- PROMPT -
Restate every line of the data word for word, except for the images.

--- RECORDED DATA Enclosed Below ---

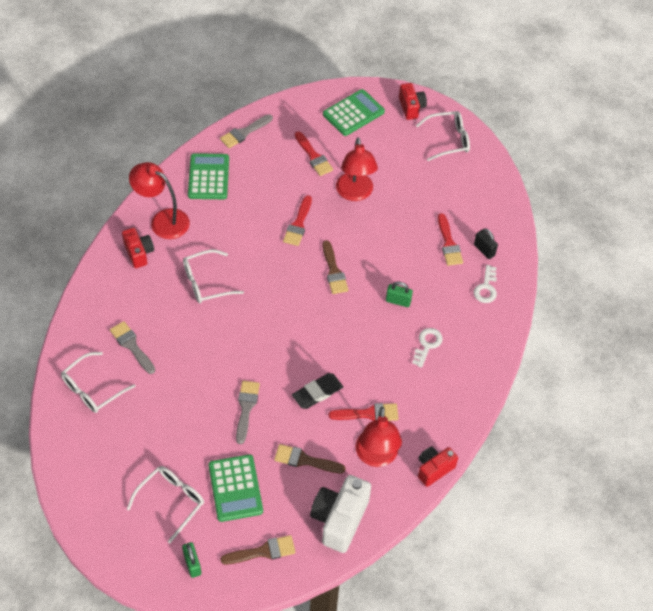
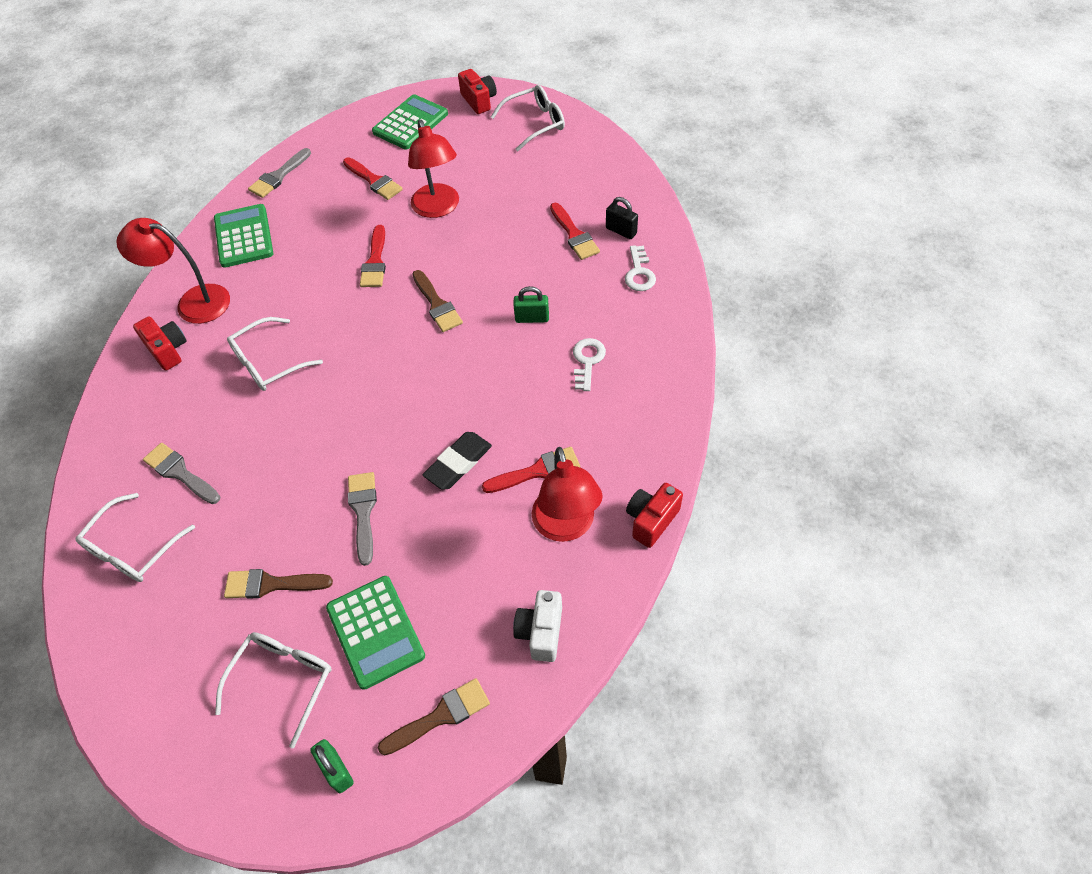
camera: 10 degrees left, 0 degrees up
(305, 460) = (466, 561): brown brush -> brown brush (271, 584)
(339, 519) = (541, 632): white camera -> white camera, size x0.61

--- End of Enclosed RECORDED DATA ---

- ANSWER SECTION -
camera: 10 degrees left, 0 degrees up
(305, 460) = (466, 561): brown brush -> brown brush (271, 584)
(339, 519) = (541, 632): white camera -> white camera, size x0.61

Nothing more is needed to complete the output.